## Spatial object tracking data

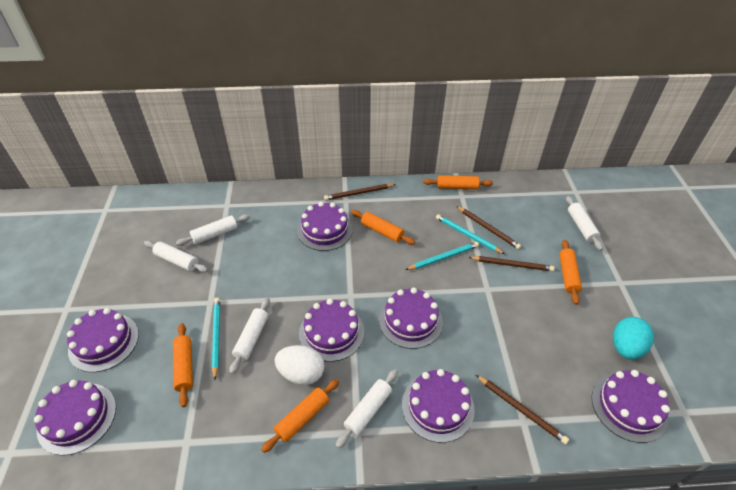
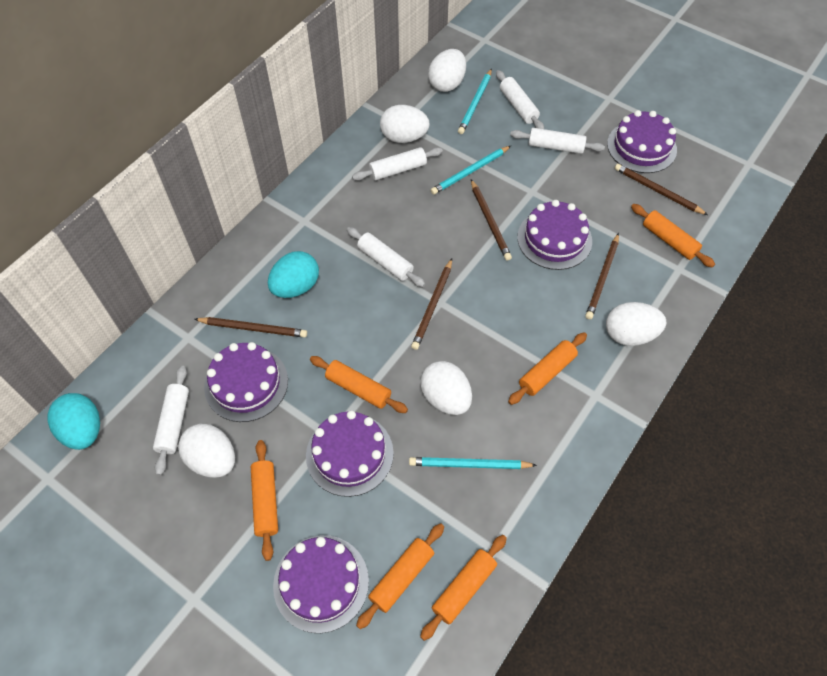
brown pencil: 4 -> 5
orange rolling pin: 5 -> 6
purple cake: 7 -> 5
turquoise egg: 1 -> 2
white egg: 1 -> 5

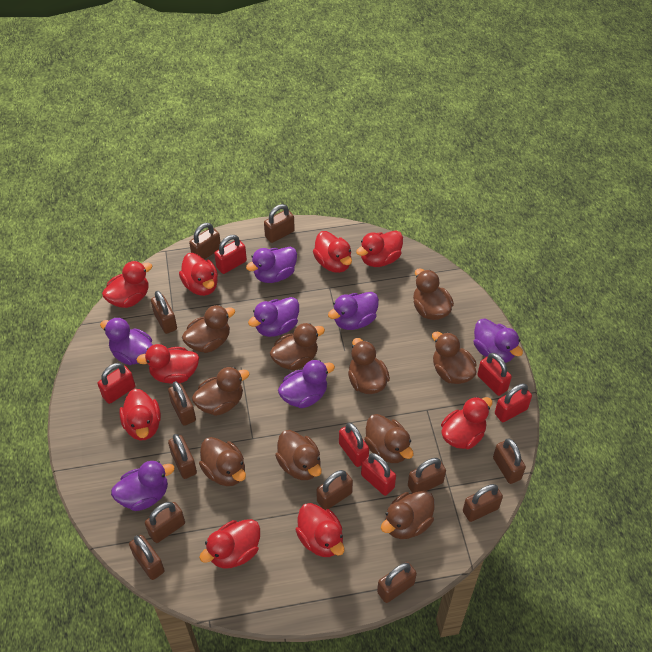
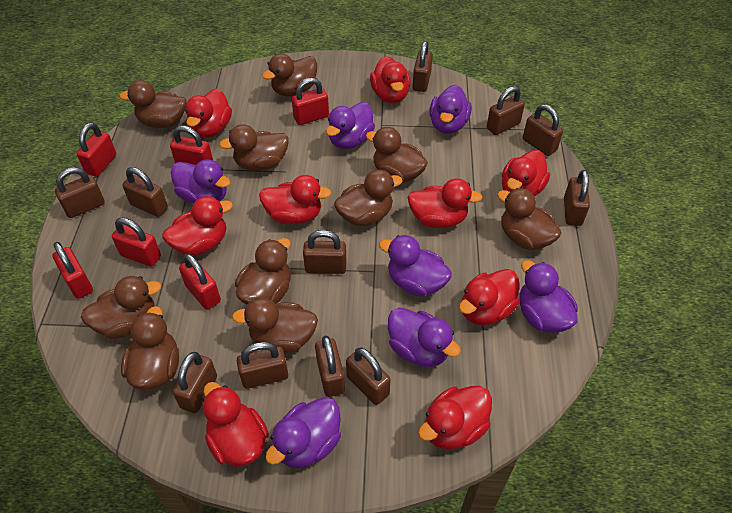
brown padlock: 12 -> 11

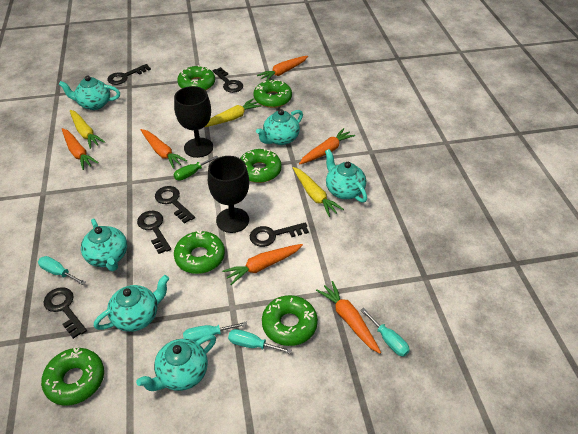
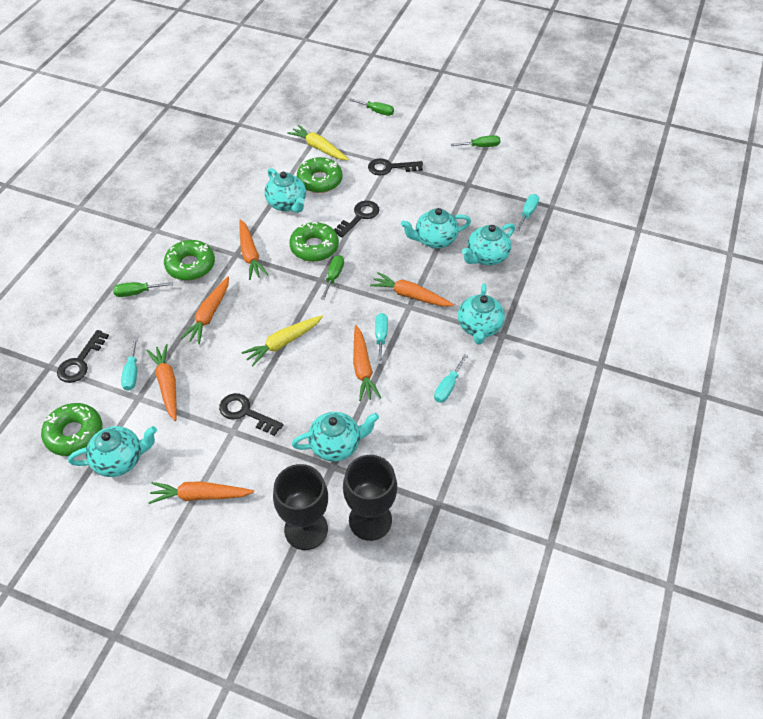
black key: 6 -> 4
green donut: 6 -> 4
green screwdriver: 1 -> 4
yellow carrot: 3 -> 2

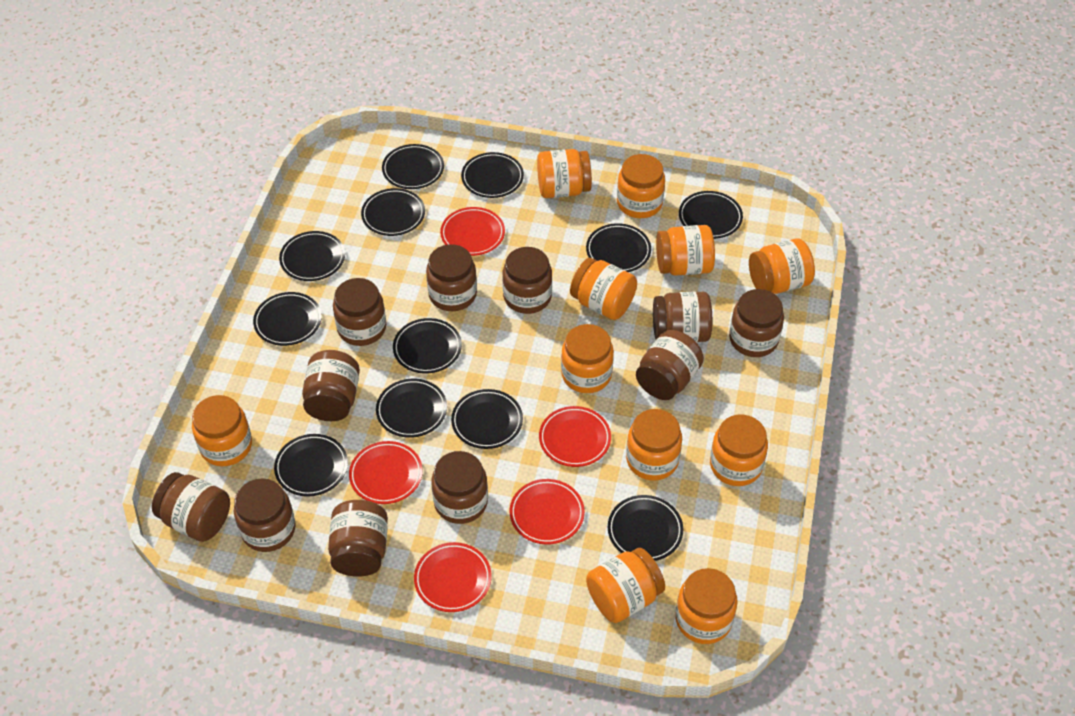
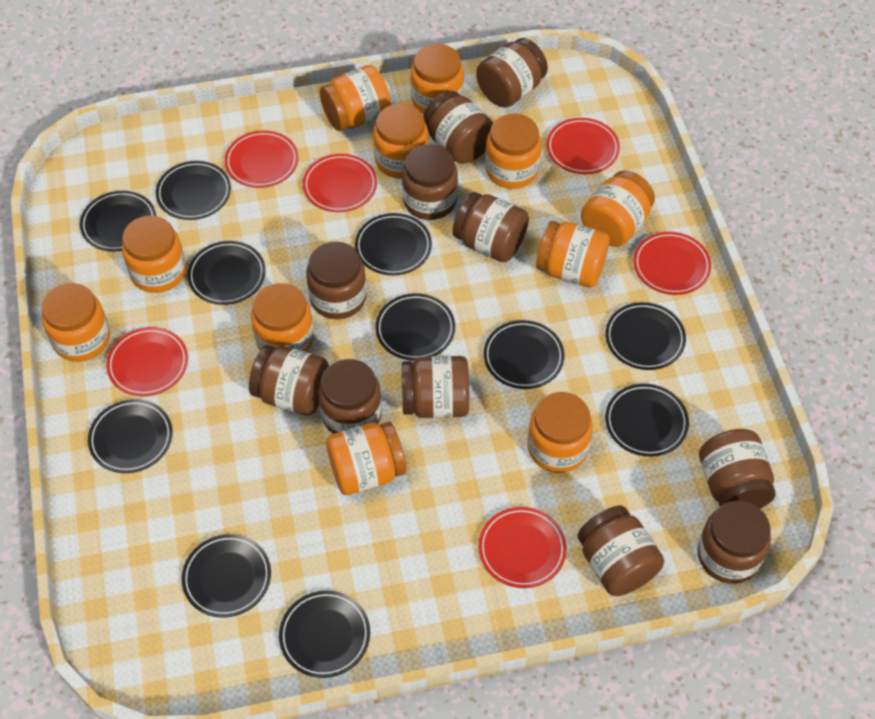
black plate: 12 -> 11
red plate: 5 -> 6

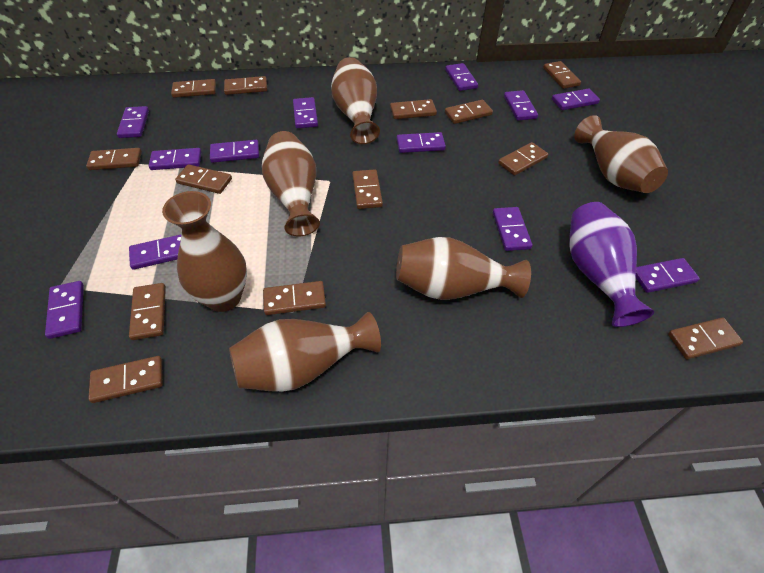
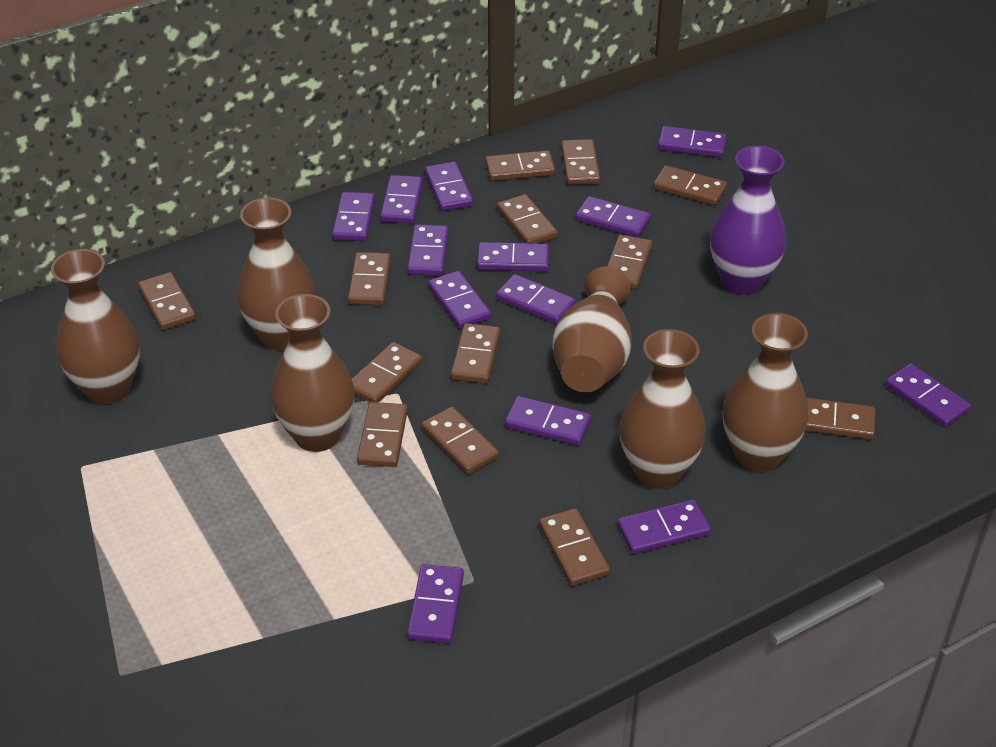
purple domino: 12 -> 13

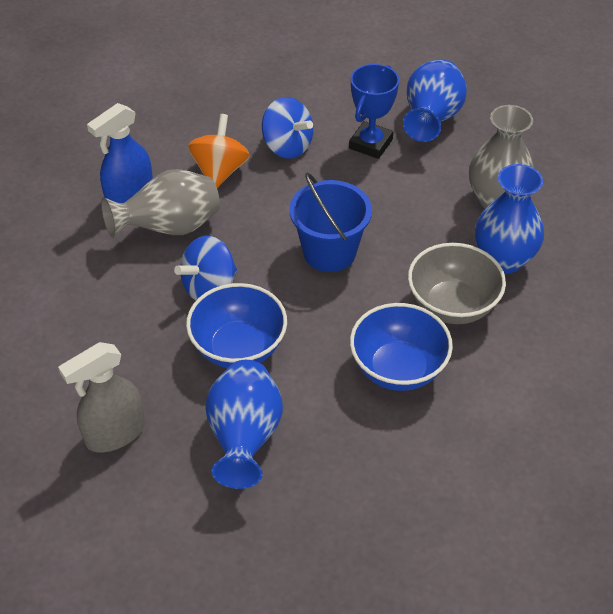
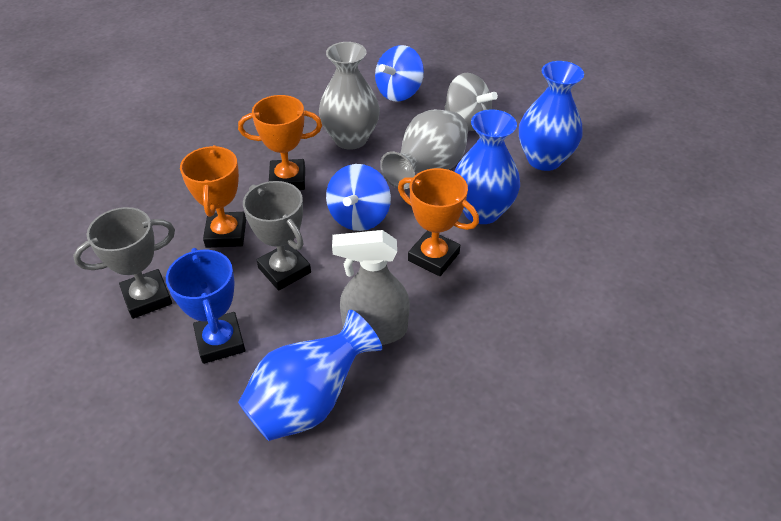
blue bowl: 2 -> 0
blue bucket: 1 -> 0
blue spray bottle: 1 -> 0
grey bowl: 1 -> 0
grey spinning top: 0 -> 1
grey trophy: 0 -> 2
orange spinning top: 1 -> 0
orange trophy: 0 -> 3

## Your task
Retype the records above exactly. Leave the pictures out.

## Exercise result
brown pencil: 4 -> 5
orange rolling pin: 5 -> 6
purple cake: 7 -> 5
turquoise egg: 1 -> 2
white egg: 1 -> 5

brown padlock: 12 -> 11

black key: 6 -> 4
green donut: 6 -> 4
green screwdriver: 1 -> 4
yellow carrot: 3 -> 2

black plate: 12 -> 11
red plate: 5 -> 6

purple domino: 12 -> 13

blue bowl: 2 -> 0
blue bucket: 1 -> 0
blue spray bottle: 1 -> 0
grey bowl: 1 -> 0
grey spinning top: 0 -> 1
grey trophy: 0 -> 2
orange spinning top: 1 -> 0
orange trophy: 0 -> 3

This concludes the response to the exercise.